[Work instructions]: Leave the pictures out and write out exactly the lines from the top of the entries through the line containing "yellow triangle: (202, 34)".

----------------------------------------

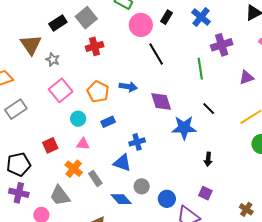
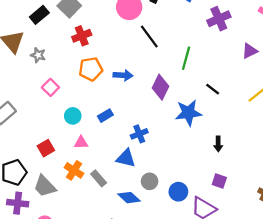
green line: (200, 69) -> (186, 58), moved, turned 30
pink square: (61, 90) -> (50, 87), size x0.7
orange pentagon: (98, 92) -> (91, 69), moved, turned -30
purple diamond: (161, 101) -> (160, 87), turned 50
gray trapezoid: (60, 196) -> (45, 186), moved

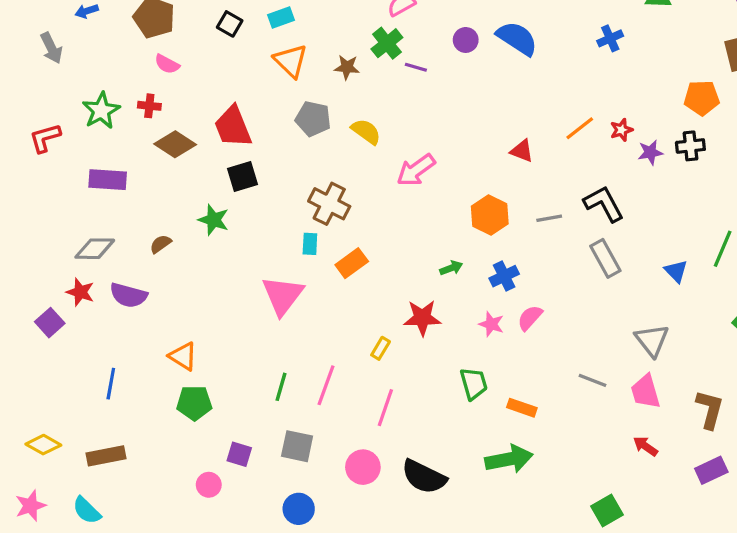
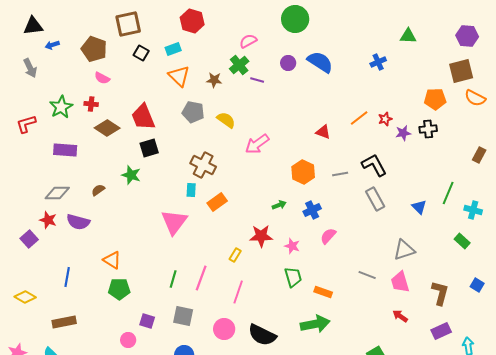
pink star: (491, 324) -> (292, 246), moved
gray triangle: (652, 340) -> (404, 250), turned 50
yellow diamond: (43, 445) -> (25, 297), moved

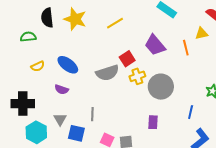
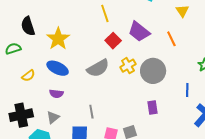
yellow star: (75, 19) -> (58, 39), moved, turned 30
yellow line: (115, 23) -> (105, 13), moved, turned -66
yellow triangle: (202, 34) -> (182, 11), turned -40
orange line: (186, 48) -> (171, 39), moved
red square: (127, 59) -> (113, 41), moved
gray triangle: (60, 119) -> (53, 117), moved, turned 32

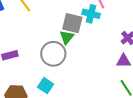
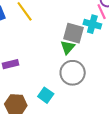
gray circle: (53, 54) -> (73, 73), moved

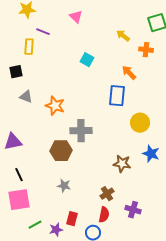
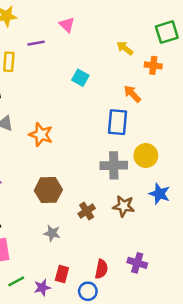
purple line: (43, 32) -> (36, 43), moved, turned -32
gray cross: (81, 131) -> (114, 165), moved
brown cross: (107, 194) -> (87, 211), moved

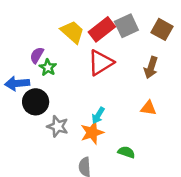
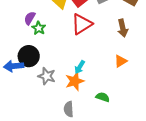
brown arrow: (151, 67) -> (123, 28), turned -30
blue arrow: (17, 83) -> (14, 66), moved
orange triangle: (148, 108) -> (121, 61), turned -40

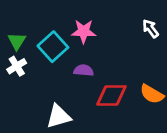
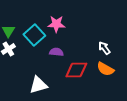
white arrow: (150, 29) -> (104, 48), moved

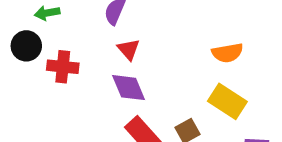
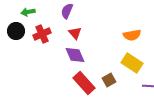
red cross: (63, 67) -> (42, 34), moved, turned -30

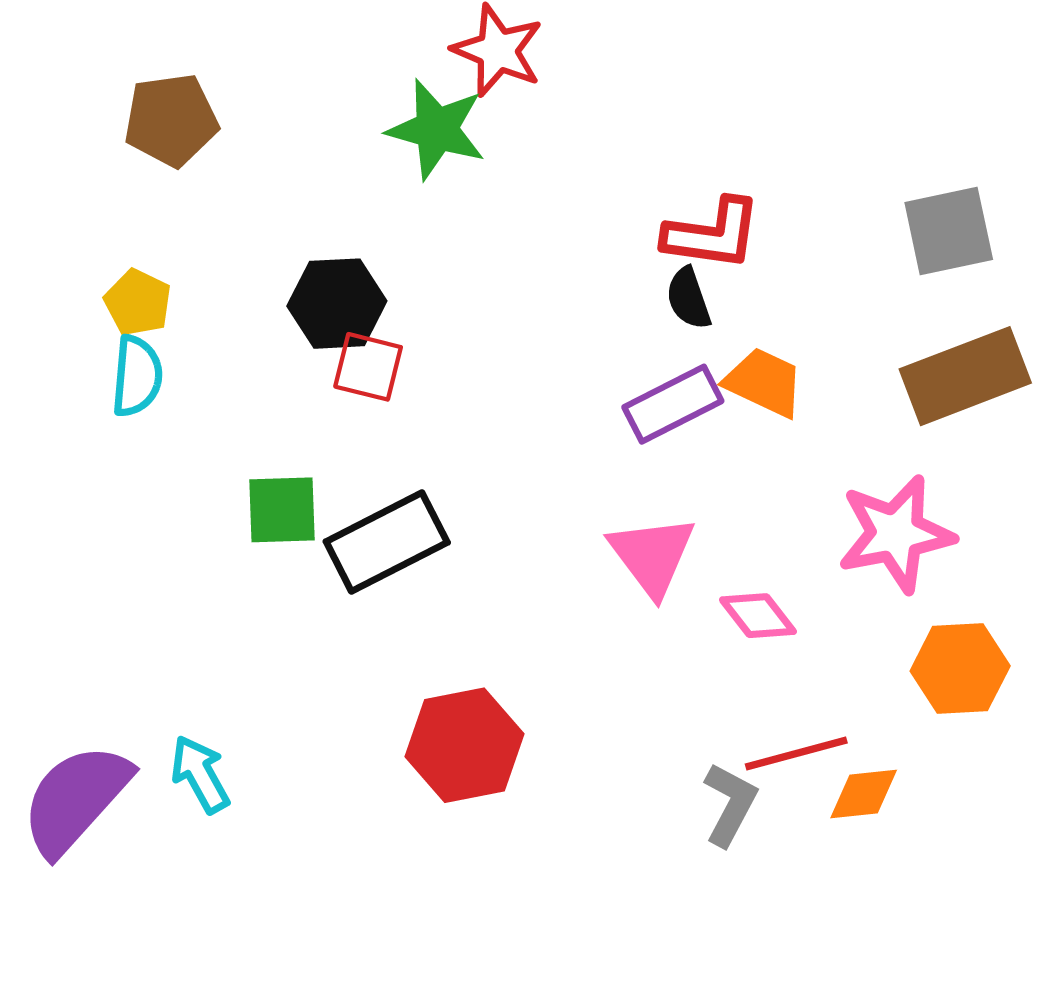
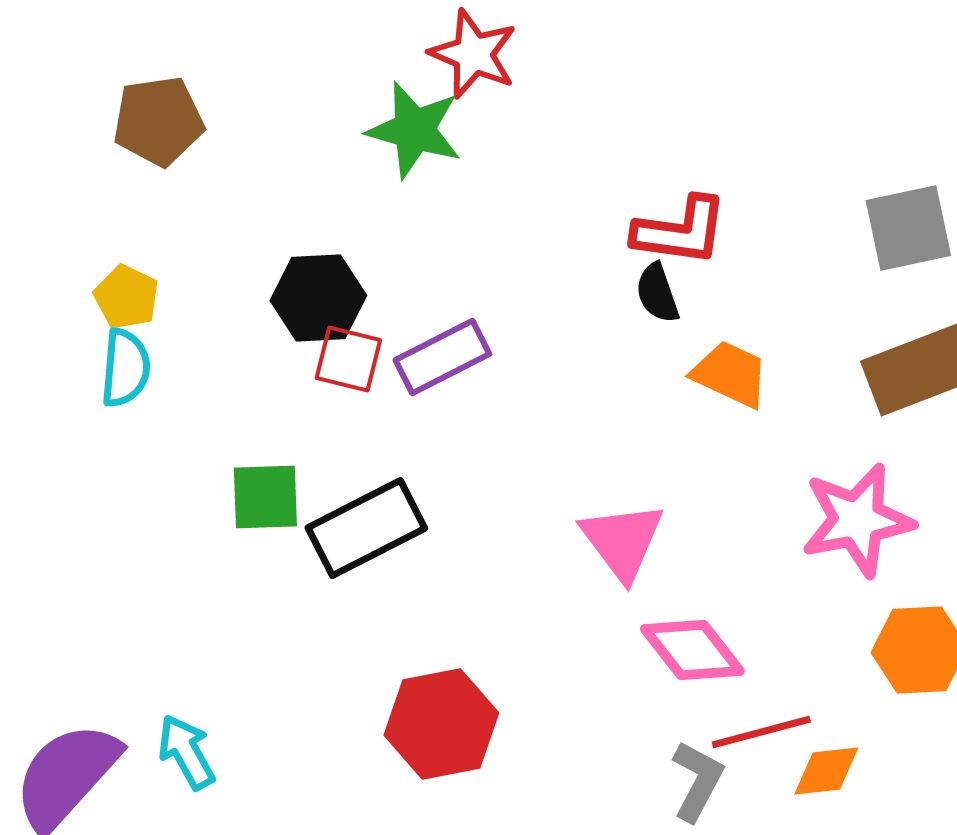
purple rectangle: (673, 404) -> (442, 357), moved
pink diamond: (758, 616) -> (692, 650), moved, size x1.4

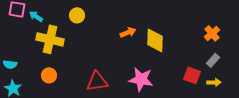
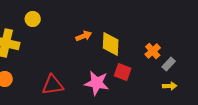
orange cross: (212, 33) -> (153, 51), moved
red square: (192, 75) -> (123, 72), moved

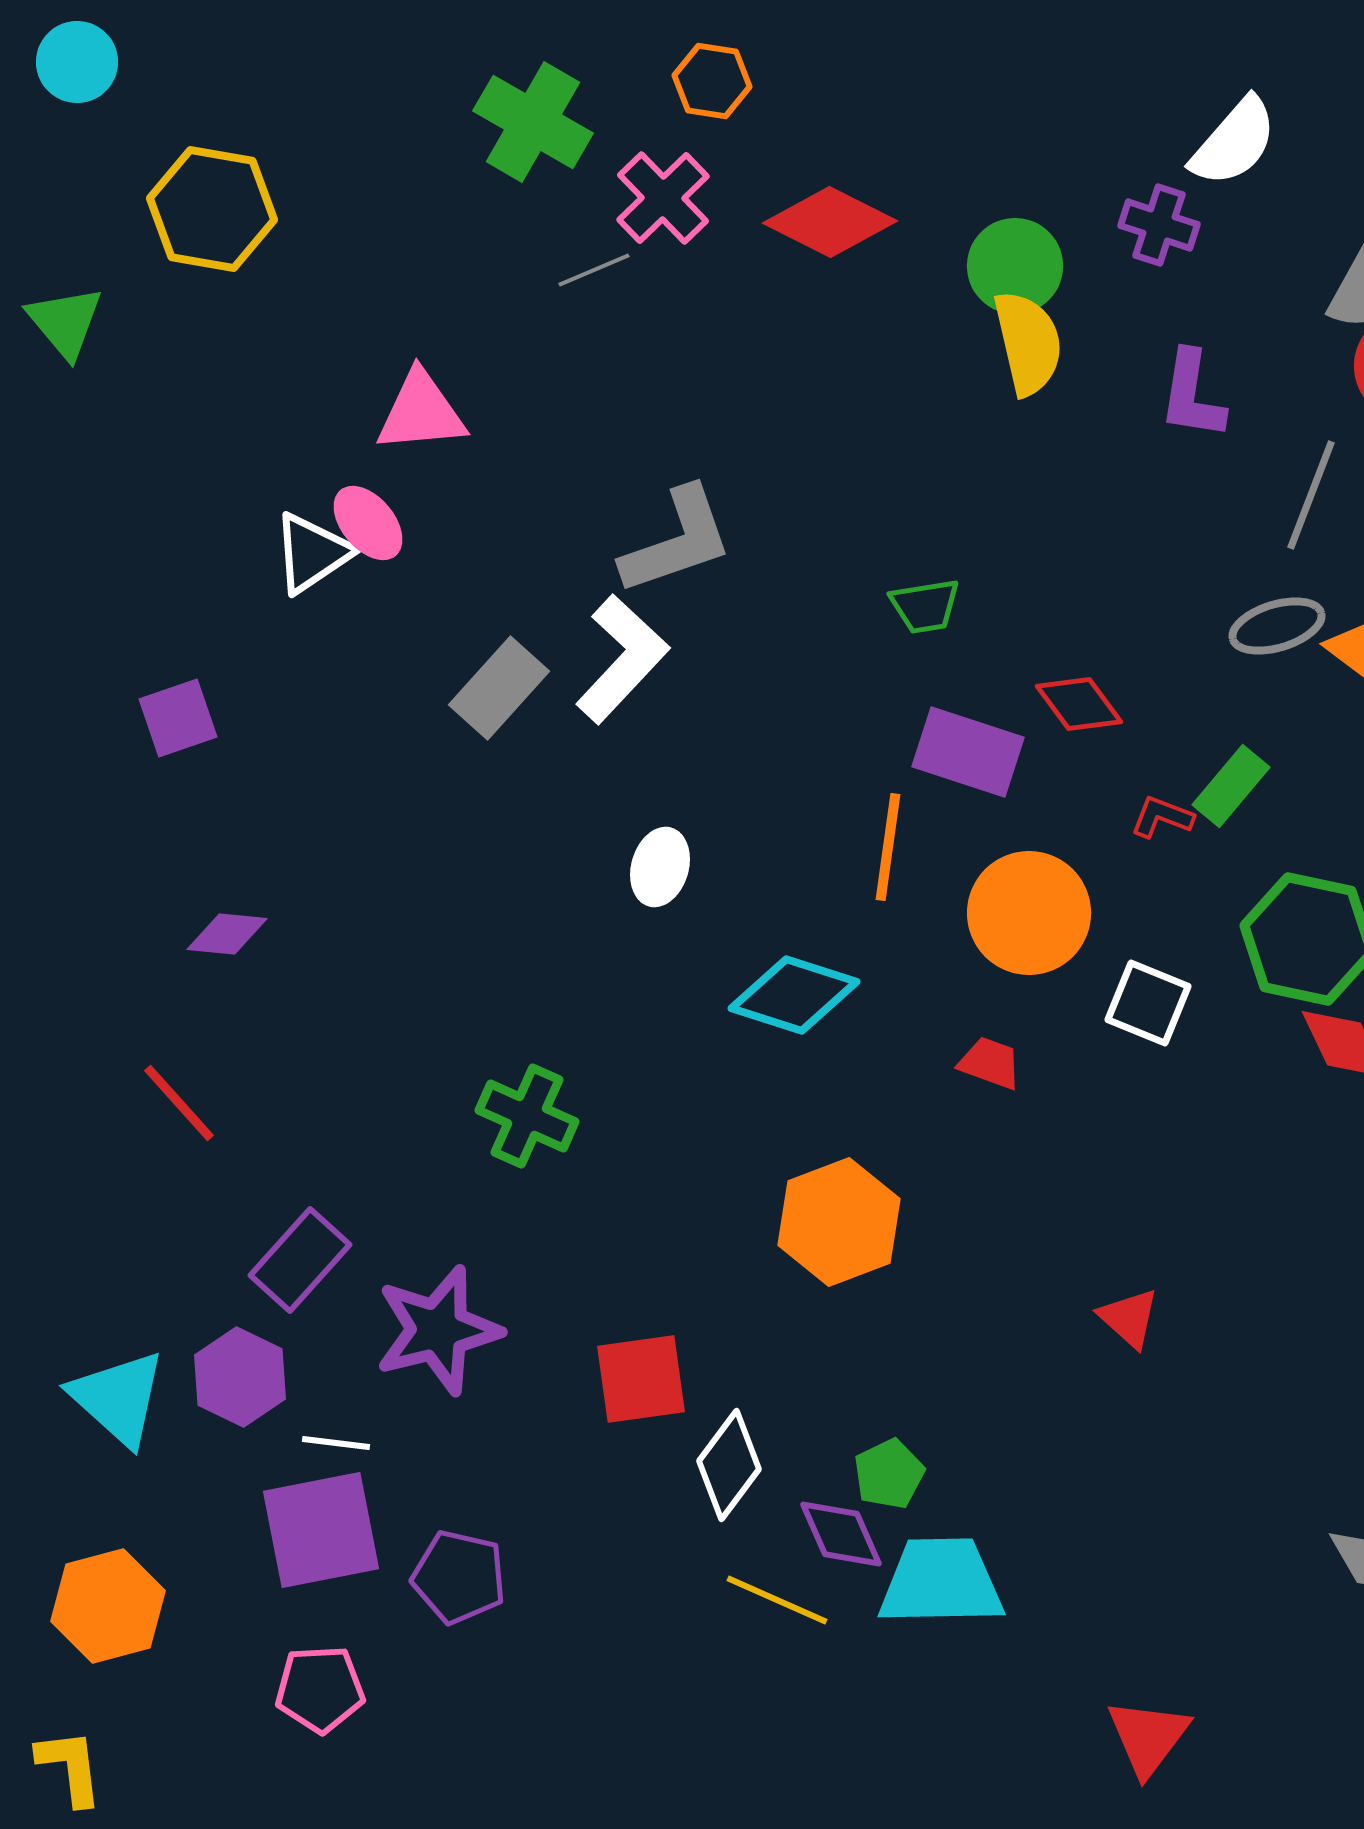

----------------------------------------

[Response area]:
green line: (200, 69) -> (186, 58), moved, turned 30
pink square: (61, 90) -> (50, 87), size x0.7
orange pentagon: (98, 92) -> (91, 69), moved, turned -30
purple diamond: (161, 101) -> (160, 87), turned 50
gray trapezoid: (60, 196) -> (45, 186), moved

pink star: (491, 324) -> (292, 246), moved
gray triangle: (652, 340) -> (404, 250), turned 50
yellow diamond: (43, 445) -> (25, 297), moved

yellow star: (75, 19) -> (58, 39), moved, turned 30
yellow line: (115, 23) -> (105, 13), moved, turned -66
yellow triangle: (202, 34) -> (182, 11), turned -40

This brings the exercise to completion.